Problem to solve ▸
Locate each line in the entries below that contains the string "with" and copy every such line.

Input for this task ▸
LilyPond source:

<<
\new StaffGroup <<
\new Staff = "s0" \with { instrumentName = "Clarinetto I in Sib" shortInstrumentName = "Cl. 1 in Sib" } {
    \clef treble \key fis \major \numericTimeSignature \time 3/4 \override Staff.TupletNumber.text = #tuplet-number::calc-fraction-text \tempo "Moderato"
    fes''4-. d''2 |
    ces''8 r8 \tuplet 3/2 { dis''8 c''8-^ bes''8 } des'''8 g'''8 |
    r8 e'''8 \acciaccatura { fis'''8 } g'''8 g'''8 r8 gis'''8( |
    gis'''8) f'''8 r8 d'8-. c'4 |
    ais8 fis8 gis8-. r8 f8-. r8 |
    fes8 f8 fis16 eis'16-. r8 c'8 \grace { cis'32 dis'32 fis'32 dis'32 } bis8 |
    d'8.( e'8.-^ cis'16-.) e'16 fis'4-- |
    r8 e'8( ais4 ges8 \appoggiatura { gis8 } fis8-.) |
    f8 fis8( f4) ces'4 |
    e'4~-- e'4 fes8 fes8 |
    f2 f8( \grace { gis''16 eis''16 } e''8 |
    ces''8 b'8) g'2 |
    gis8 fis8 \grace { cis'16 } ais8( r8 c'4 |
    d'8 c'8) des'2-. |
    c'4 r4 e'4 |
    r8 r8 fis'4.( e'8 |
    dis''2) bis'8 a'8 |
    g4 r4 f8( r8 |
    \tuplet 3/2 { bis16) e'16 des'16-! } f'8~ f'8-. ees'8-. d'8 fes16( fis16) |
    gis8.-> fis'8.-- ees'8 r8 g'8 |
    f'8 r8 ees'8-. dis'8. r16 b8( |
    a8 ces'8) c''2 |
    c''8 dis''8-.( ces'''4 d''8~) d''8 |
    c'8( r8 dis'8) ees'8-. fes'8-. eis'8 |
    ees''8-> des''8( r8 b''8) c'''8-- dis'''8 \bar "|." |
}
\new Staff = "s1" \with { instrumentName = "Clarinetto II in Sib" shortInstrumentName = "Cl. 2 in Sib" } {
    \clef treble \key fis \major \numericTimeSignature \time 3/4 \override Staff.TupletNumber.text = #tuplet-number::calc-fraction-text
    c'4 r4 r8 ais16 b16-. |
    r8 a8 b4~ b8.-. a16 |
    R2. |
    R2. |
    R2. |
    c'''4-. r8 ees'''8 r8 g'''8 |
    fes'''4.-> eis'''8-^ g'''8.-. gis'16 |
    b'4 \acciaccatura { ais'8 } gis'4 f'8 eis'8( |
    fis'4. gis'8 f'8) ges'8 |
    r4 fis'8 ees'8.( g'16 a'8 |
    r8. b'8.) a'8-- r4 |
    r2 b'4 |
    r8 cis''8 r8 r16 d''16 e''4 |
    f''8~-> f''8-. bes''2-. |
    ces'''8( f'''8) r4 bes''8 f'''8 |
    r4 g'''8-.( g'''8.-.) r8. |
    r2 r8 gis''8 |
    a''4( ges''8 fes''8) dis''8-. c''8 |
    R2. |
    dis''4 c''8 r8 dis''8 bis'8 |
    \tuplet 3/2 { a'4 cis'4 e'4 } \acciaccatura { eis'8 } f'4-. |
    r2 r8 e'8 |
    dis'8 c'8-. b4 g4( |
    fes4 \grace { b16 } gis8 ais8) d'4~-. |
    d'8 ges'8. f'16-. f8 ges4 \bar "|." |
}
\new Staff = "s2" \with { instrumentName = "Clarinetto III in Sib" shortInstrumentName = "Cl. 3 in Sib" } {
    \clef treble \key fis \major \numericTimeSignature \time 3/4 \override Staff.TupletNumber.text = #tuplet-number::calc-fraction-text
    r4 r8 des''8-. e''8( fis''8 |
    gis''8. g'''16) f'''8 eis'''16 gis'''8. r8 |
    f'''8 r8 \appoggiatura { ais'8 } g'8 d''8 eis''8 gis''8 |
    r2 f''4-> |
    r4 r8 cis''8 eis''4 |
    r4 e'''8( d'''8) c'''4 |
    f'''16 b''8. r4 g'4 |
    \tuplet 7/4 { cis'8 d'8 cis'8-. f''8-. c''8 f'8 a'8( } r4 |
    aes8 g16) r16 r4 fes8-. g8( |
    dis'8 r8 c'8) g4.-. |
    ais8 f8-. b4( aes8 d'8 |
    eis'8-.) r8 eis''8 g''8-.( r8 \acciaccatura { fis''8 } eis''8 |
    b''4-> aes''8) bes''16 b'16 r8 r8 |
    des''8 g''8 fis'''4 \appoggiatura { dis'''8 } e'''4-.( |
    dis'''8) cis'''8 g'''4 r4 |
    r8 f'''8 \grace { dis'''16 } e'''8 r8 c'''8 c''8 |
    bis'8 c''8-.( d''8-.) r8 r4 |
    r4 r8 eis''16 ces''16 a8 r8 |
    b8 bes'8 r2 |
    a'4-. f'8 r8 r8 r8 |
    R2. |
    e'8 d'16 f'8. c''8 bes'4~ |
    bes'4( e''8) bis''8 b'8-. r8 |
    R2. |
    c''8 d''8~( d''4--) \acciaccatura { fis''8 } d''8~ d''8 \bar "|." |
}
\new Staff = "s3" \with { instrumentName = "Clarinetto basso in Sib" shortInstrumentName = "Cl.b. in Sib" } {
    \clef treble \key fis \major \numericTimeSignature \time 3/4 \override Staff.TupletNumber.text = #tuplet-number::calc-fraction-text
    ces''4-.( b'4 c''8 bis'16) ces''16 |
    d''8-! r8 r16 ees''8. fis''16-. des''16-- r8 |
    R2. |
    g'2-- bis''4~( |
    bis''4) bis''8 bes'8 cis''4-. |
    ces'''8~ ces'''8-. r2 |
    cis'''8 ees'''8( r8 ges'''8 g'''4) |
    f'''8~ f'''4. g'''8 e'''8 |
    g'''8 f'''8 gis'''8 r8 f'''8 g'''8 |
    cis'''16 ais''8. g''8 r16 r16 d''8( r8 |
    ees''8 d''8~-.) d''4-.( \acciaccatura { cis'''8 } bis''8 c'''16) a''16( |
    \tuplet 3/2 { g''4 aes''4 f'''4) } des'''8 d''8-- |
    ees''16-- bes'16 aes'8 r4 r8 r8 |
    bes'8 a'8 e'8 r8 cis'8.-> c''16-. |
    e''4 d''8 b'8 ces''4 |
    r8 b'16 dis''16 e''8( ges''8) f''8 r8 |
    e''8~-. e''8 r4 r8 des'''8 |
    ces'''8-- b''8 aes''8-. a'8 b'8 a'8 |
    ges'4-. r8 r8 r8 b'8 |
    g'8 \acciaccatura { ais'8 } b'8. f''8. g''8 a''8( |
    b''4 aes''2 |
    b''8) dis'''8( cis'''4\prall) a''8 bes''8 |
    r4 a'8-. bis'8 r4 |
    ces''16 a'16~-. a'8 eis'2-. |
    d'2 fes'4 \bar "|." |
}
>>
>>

Solution below ▸
\new Staff = "s0" \with { instrumentName = "Clarinetto I in Sib" shortInstrumentName = "Cl. 1 in Sib" } {
\new Staff = "s1" \with { instrumentName = "Clarinetto II in Sib" shortInstrumentName = "Cl. 2 in Sib" } {
\new Staff = "s2" \with { instrumentName = "Clarinetto III in Sib" shortInstrumentName = "Cl. 3 in Sib" } {
\new Staff = "s3" \with { instrumentName = "Clarinetto basso in Sib" shortInstrumentName = "Cl.b. in Sib" } {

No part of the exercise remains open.